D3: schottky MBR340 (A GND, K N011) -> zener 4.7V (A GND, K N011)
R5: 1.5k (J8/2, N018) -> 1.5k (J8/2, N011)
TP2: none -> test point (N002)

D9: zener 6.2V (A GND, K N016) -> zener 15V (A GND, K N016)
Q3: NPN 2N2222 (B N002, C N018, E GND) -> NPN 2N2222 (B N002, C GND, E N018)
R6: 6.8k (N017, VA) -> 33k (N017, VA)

* * *

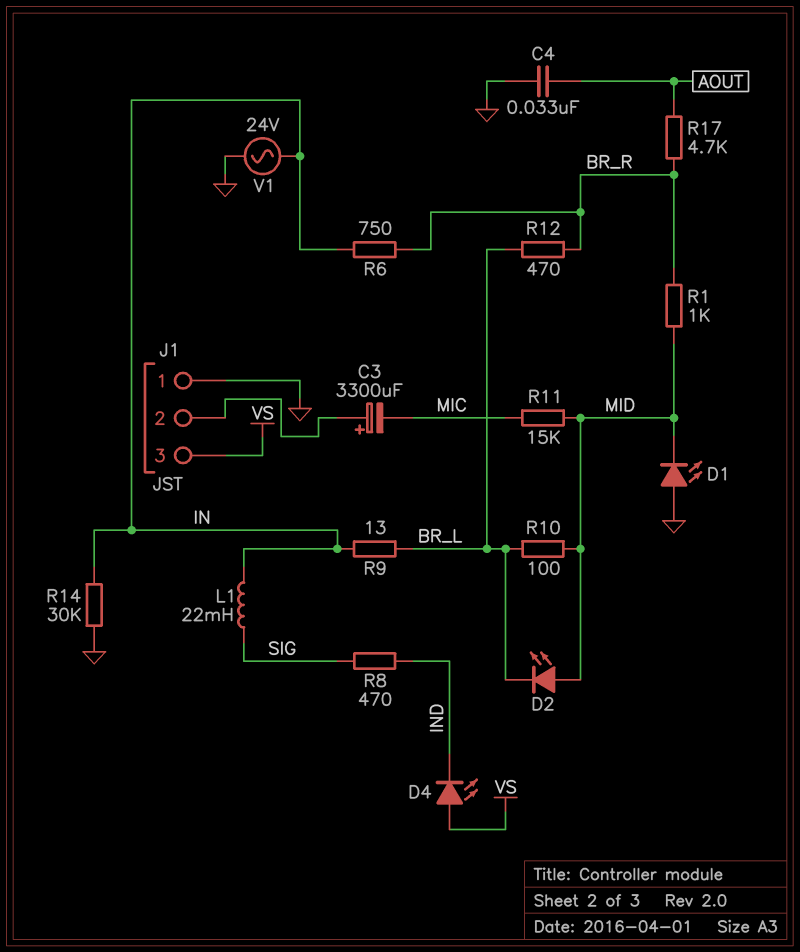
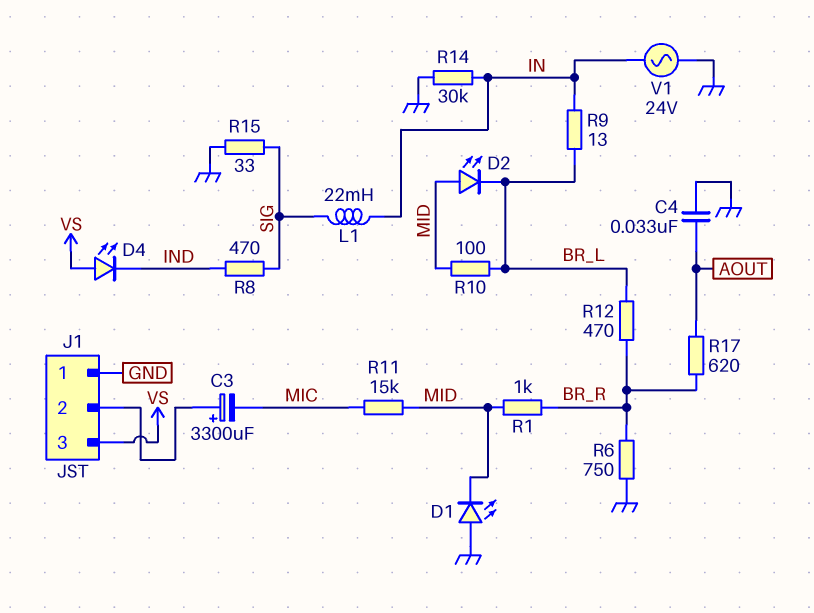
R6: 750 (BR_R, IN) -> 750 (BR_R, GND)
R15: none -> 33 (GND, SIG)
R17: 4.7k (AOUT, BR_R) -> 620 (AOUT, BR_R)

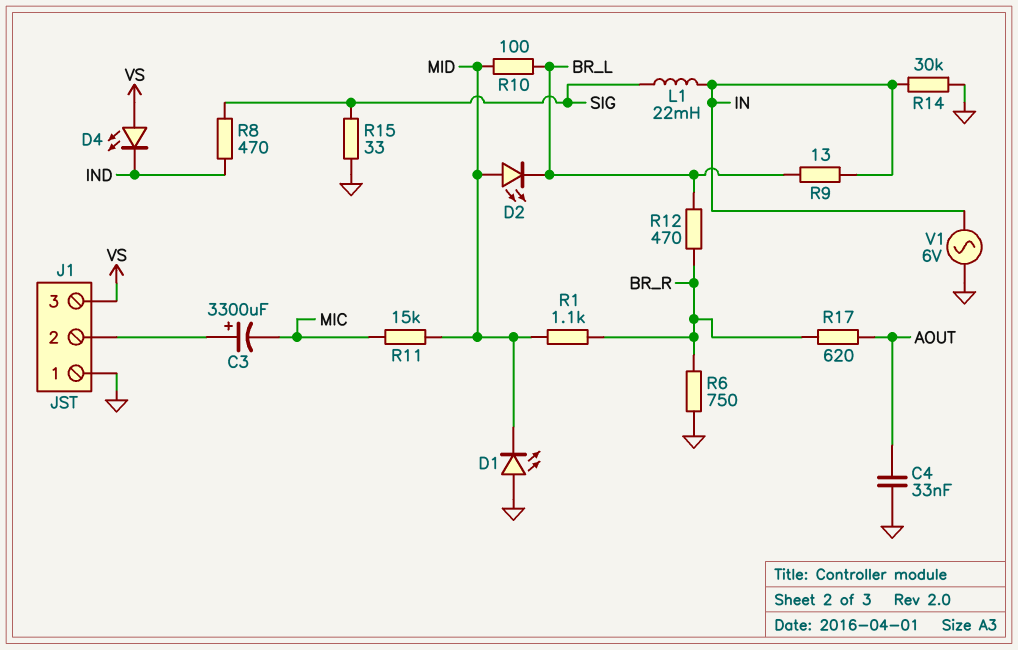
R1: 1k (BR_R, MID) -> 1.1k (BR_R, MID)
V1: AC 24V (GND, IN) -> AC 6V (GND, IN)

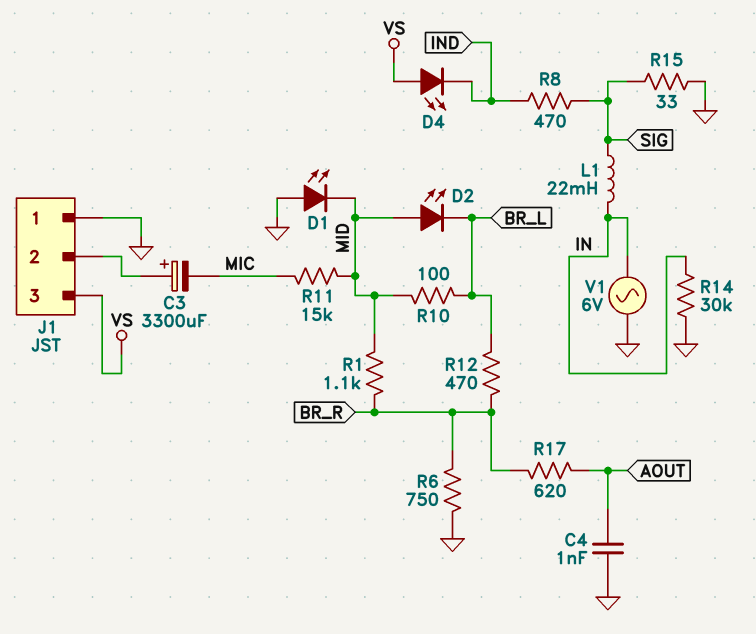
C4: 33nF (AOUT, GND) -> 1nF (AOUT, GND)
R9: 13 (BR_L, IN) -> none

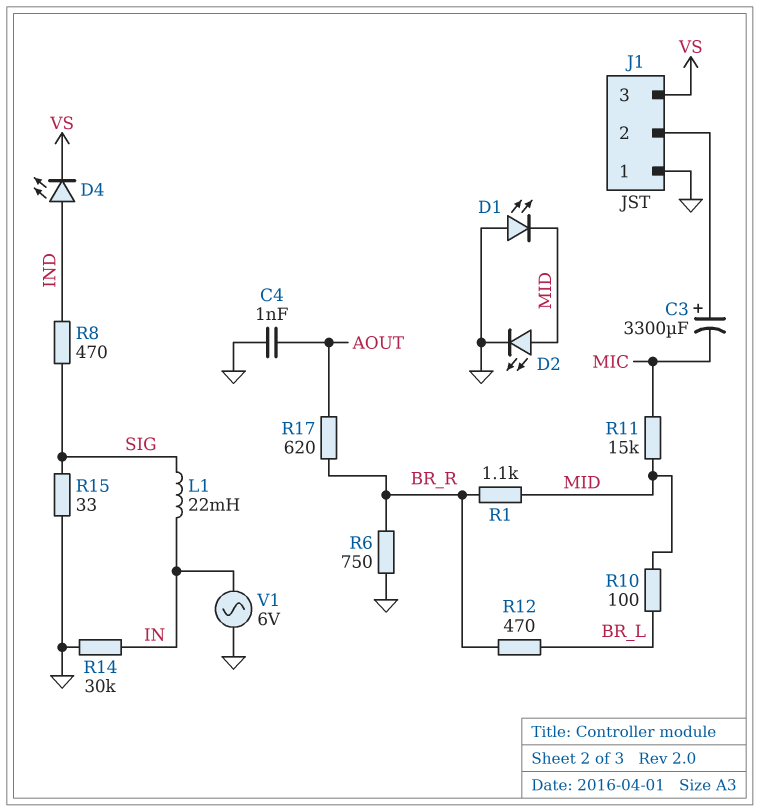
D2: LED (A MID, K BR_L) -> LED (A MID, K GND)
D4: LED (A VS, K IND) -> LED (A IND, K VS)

--

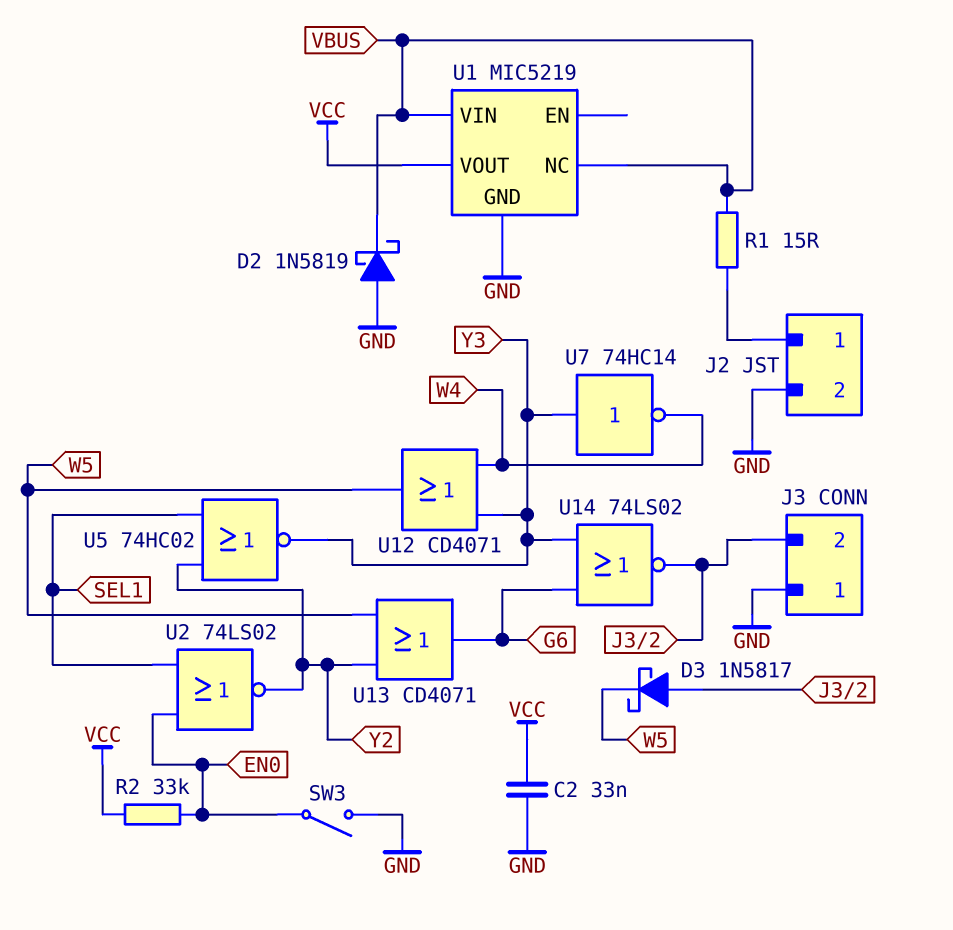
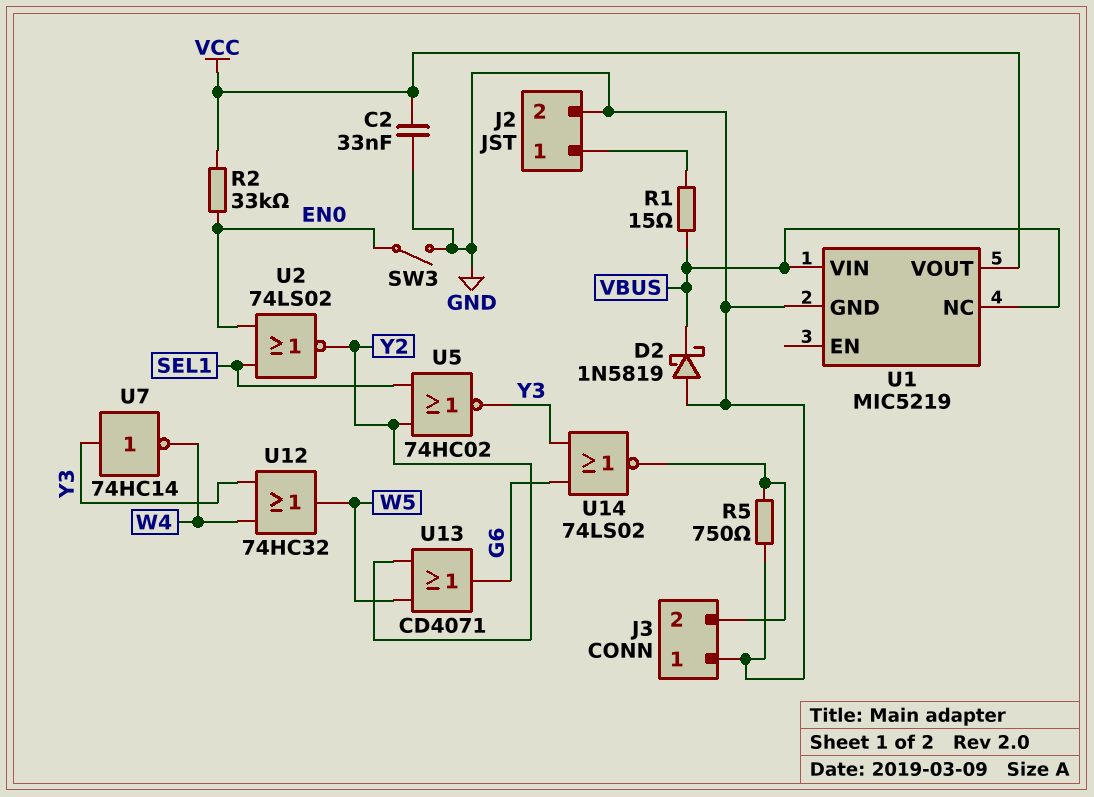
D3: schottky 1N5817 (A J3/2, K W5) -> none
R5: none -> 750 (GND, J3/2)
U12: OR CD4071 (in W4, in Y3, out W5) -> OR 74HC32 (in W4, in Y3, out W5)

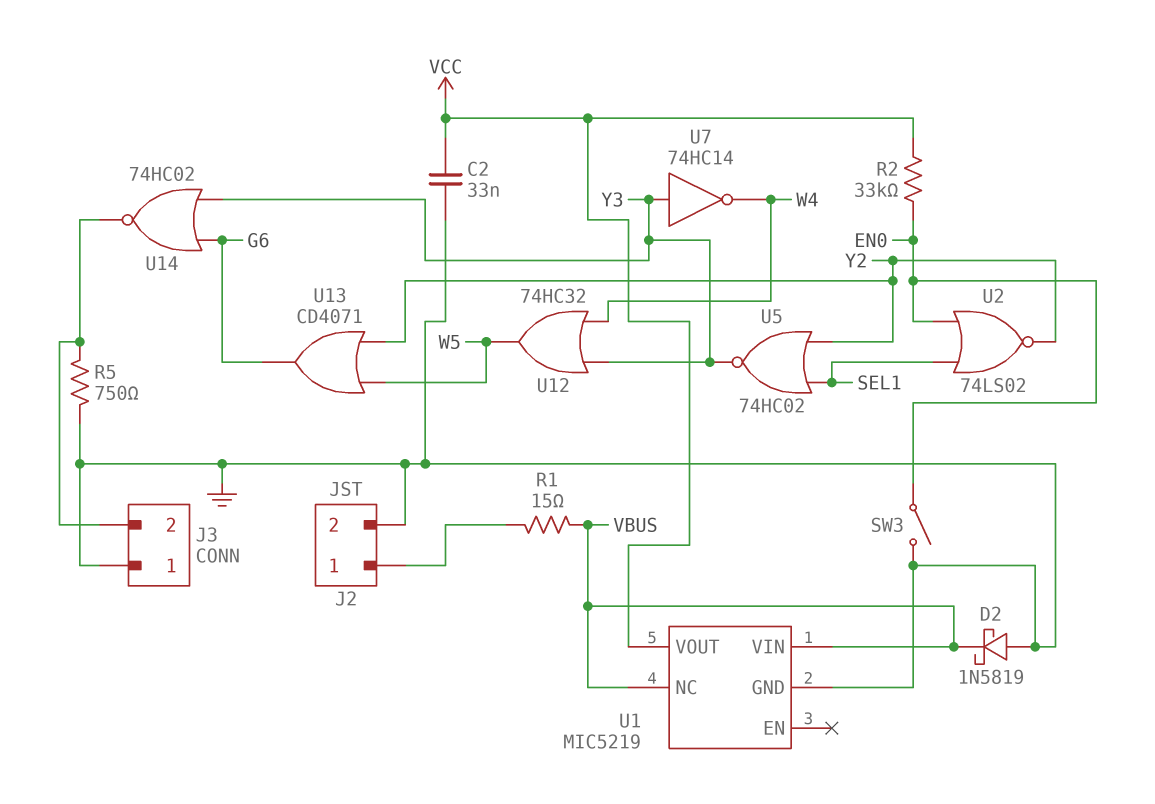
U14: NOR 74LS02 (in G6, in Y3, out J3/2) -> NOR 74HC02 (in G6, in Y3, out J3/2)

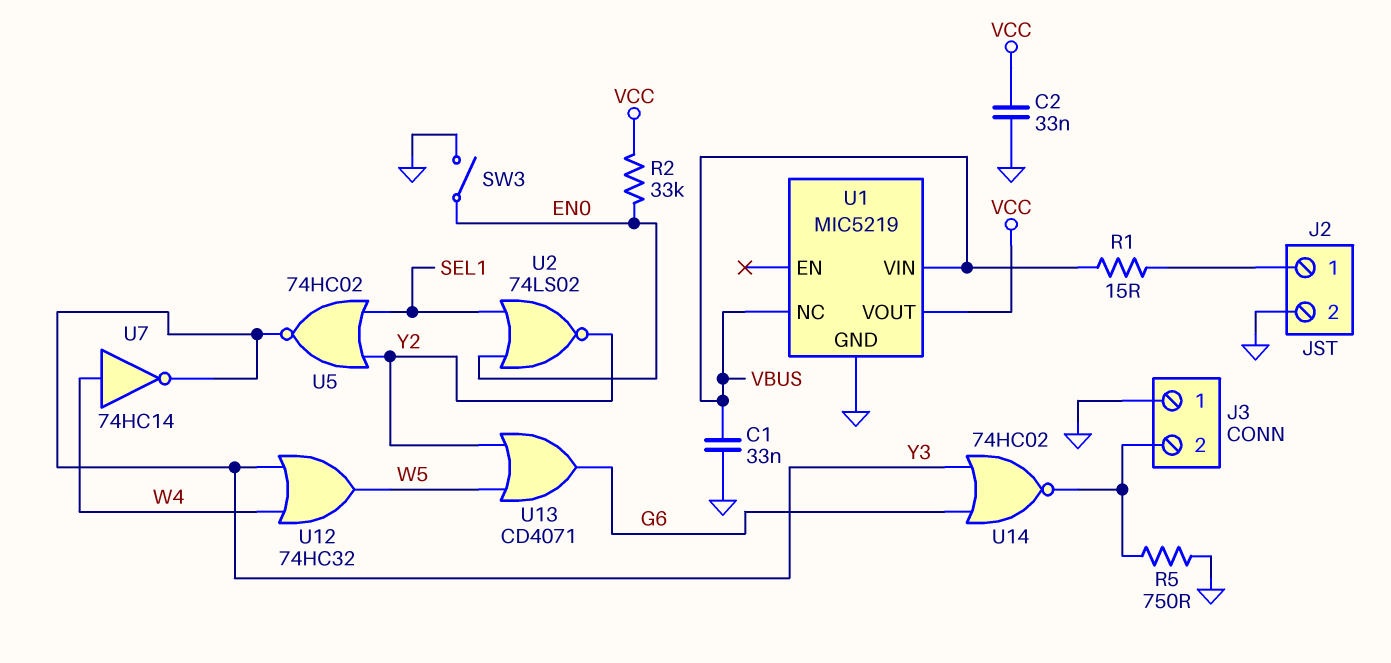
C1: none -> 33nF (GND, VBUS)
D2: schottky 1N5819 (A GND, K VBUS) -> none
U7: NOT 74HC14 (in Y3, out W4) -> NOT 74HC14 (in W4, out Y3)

WHAT THE TASK REQUIRES
Please give back exactly the lines of the listing above that run from the one containing "C1: none -> 33nF (GND, VBUS)" through the one containing "U7: NOT 74HC14", and only those.

SOLVED PROBLEM
C1: none -> 33nF (GND, VBUS)
D2: schottky 1N5819 (A GND, K VBUS) -> none
U7: NOT 74HC14 (in Y3, out W4) -> NOT 74HC14 (in W4, out Y3)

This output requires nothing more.